How to complete this task:
Report each line of the data that contains the string "pink".
(Source information begins)
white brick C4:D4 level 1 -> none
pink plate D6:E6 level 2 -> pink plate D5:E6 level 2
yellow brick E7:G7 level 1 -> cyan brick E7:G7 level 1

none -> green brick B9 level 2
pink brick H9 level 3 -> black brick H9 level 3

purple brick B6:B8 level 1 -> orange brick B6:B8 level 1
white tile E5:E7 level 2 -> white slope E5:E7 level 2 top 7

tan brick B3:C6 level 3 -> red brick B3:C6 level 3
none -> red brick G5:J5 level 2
(Source information ends)
Solved exercise:
pink plate D6:E6 level 2 -> pink plate D5:E6 level 2
pink brick H9 level 3 -> black brick H9 level 3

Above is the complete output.